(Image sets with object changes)

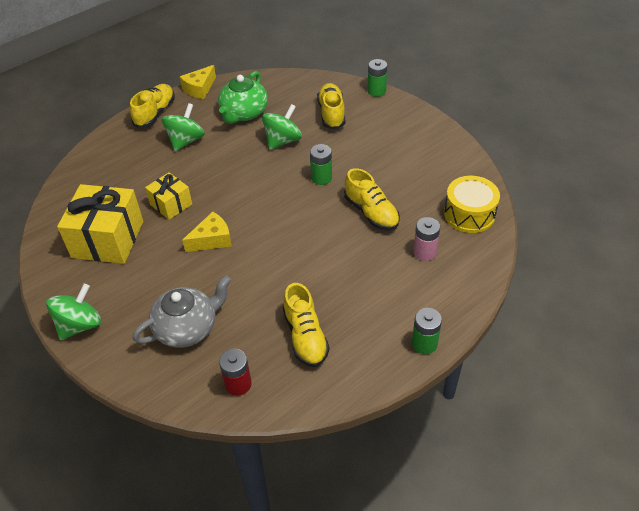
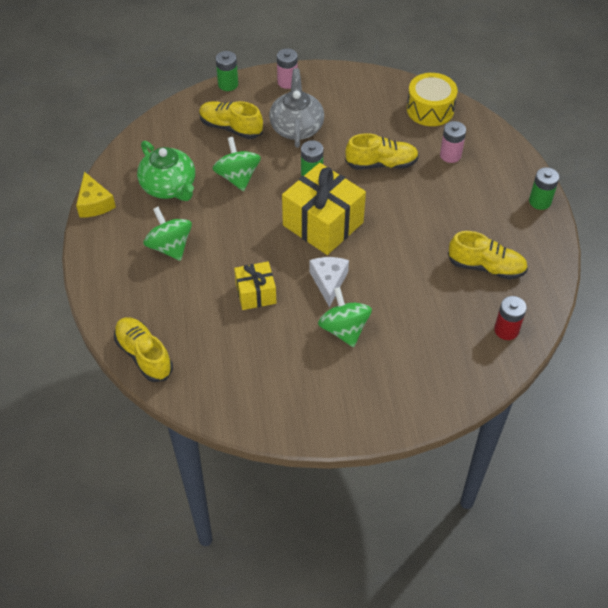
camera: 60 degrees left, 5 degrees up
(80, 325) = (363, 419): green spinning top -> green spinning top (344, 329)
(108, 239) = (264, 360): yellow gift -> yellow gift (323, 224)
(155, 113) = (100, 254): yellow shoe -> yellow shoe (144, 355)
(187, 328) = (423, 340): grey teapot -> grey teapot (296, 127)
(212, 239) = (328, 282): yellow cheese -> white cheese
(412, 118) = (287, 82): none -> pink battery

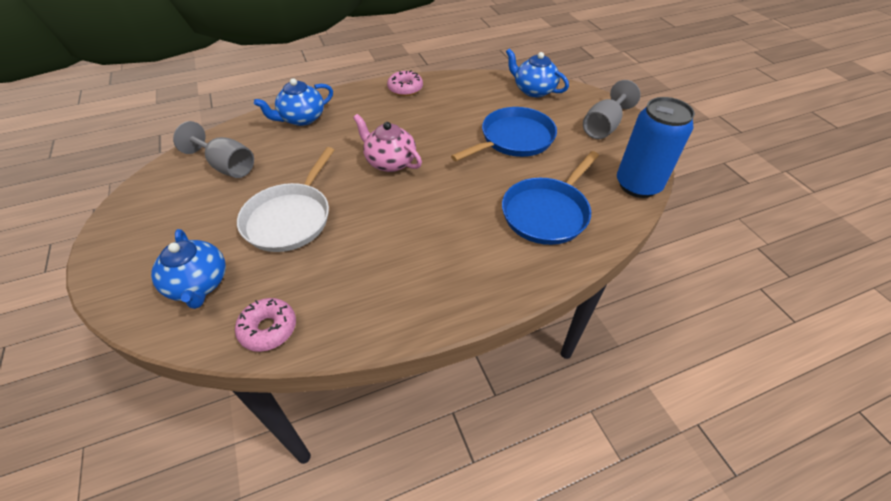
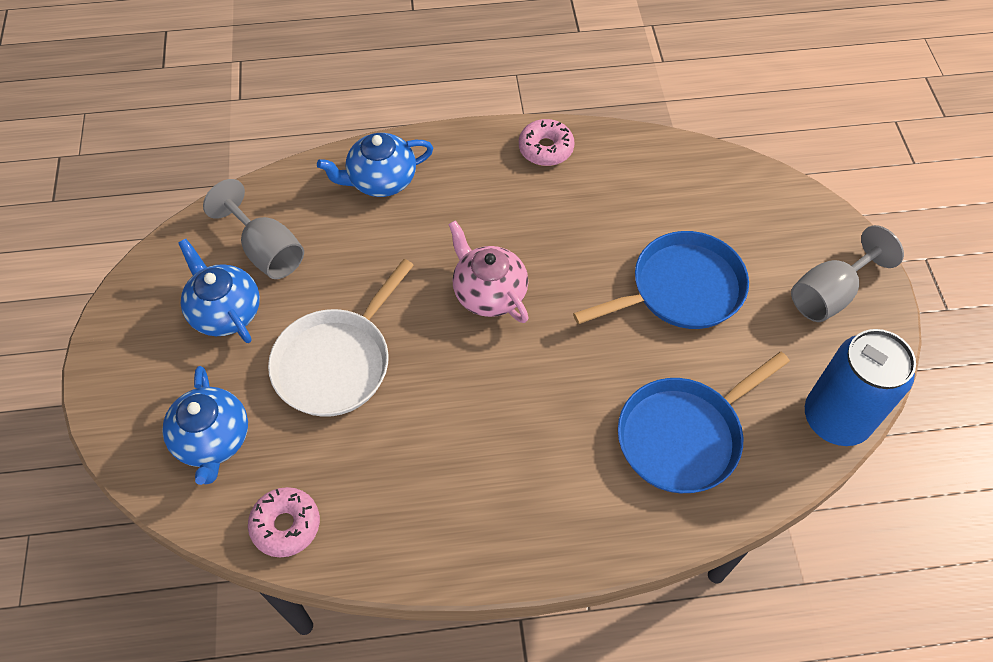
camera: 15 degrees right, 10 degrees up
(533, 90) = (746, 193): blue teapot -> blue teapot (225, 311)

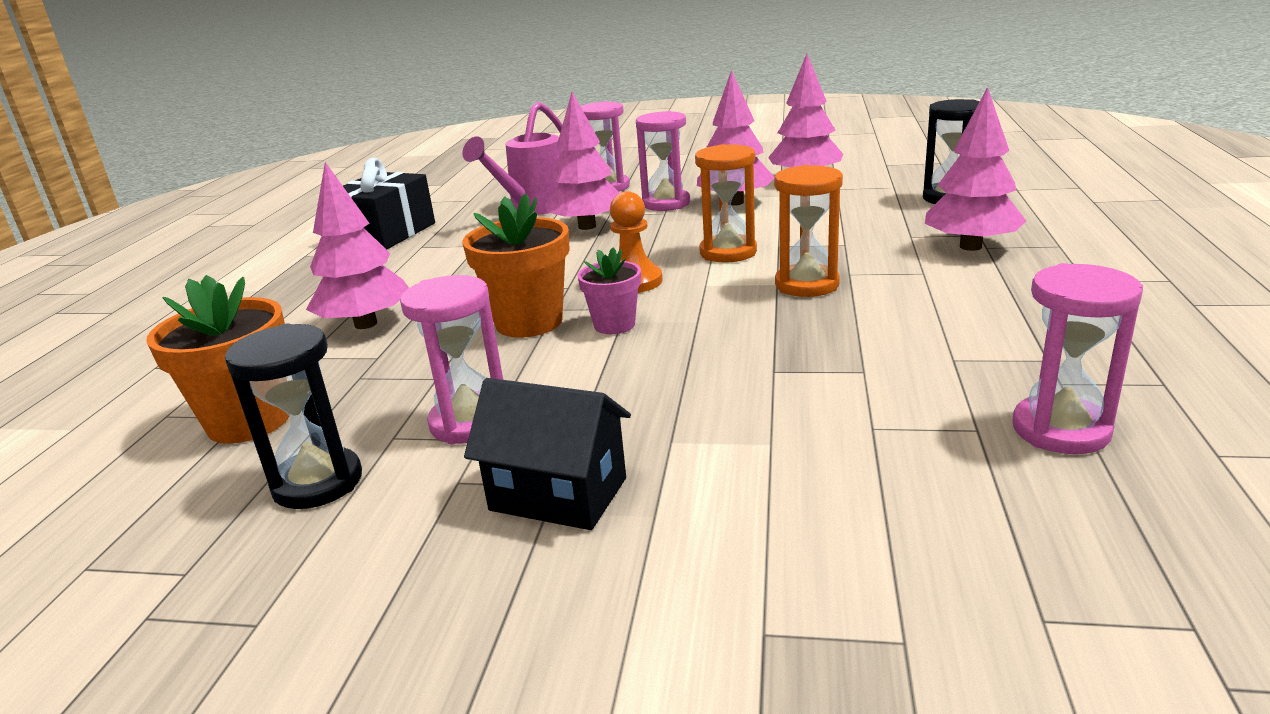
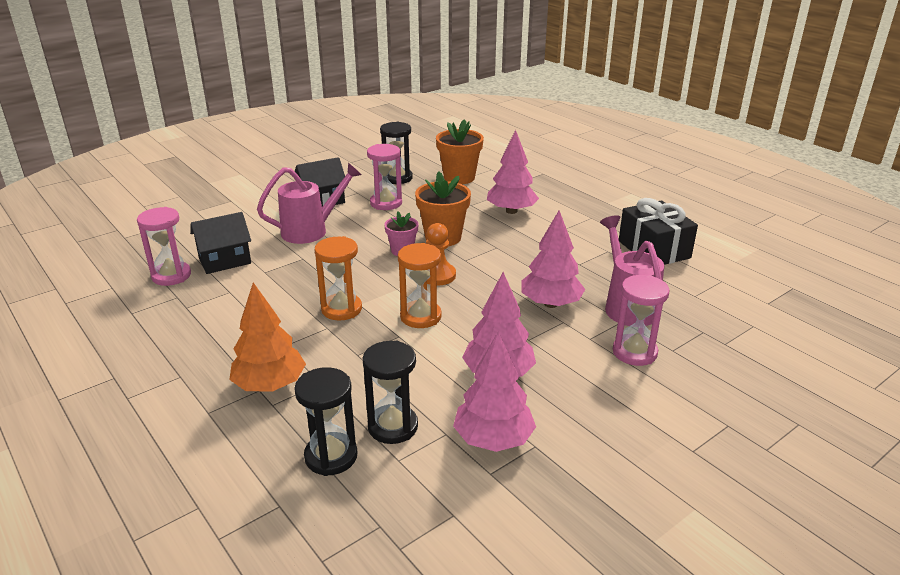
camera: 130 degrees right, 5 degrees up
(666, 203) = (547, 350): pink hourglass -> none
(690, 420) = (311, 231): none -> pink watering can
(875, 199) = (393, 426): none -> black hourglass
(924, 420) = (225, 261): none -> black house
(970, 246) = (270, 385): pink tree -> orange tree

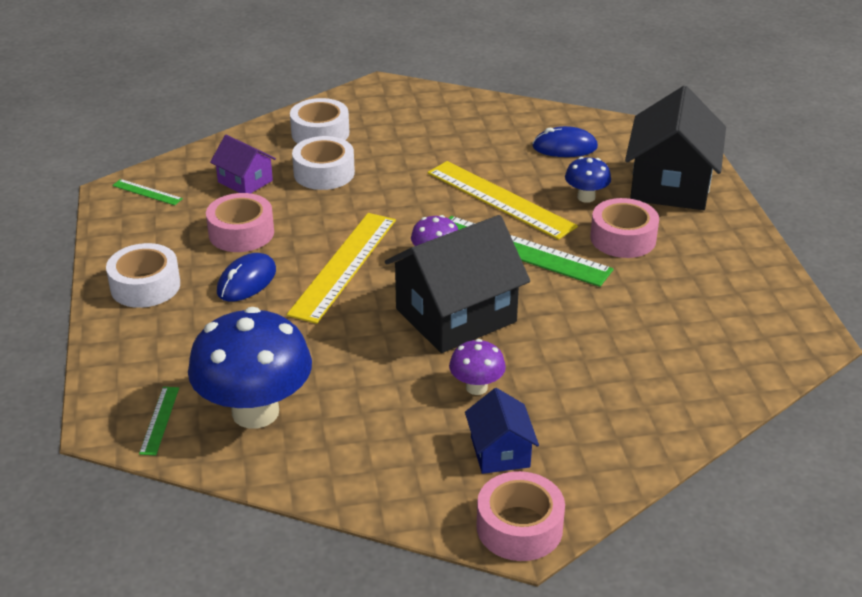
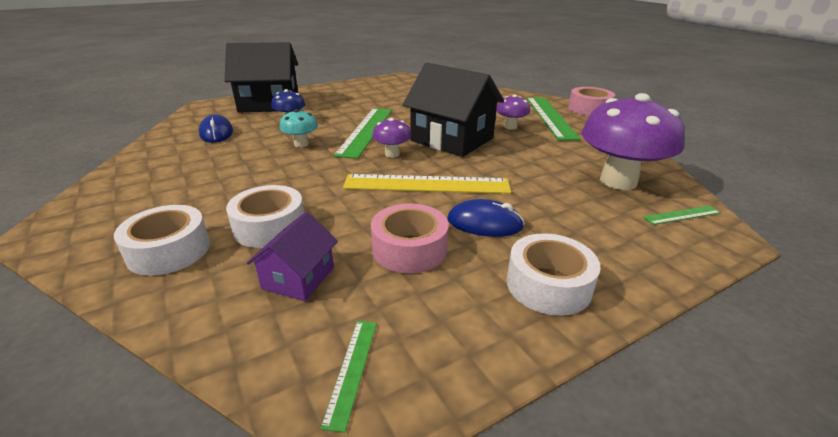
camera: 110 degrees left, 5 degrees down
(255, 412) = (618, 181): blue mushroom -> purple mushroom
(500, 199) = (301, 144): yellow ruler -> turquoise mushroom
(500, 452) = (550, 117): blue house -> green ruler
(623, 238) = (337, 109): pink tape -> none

### REQUIREMENT
Reproduce, exactly and with no pictures, the lines from the line containing "(187, 328) = (423, 340): grey" through the closing line of the data above, keeping both ends.

### WRITTEN RESPONSE
(187, 328) = (423, 340): grey teapot -> grey teapot (296, 127)
(212, 239) = (328, 282): yellow cheese -> white cheese
(412, 118) = (287, 82): none -> pink battery

camera: 15 degrees right, 10 degrees up
(533, 90) = (746, 193): blue teapot -> blue teapot (225, 311)

camera: 130 degrees right, 5 degrees up
(666, 203) = (547, 350): pink hourglass -> none
(690, 420) = (311, 231): none -> pink watering can
(875, 199) = (393, 426): none -> black hourglass
(924, 420) = (225, 261): none -> black house
(970, 246) = (270, 385): pink tree -> orange tree

camera: 110 degrees left, 5 degrees down
(255, 412) = (618, 181): blue mushroom -> purple mushroom
(500, 199) = (301, 144): yellow ruler -> turquoise mushroom
(500, 452) = (550, 117): blue house -> green ruler
(623, 238) = (337, 109): pink tape -> none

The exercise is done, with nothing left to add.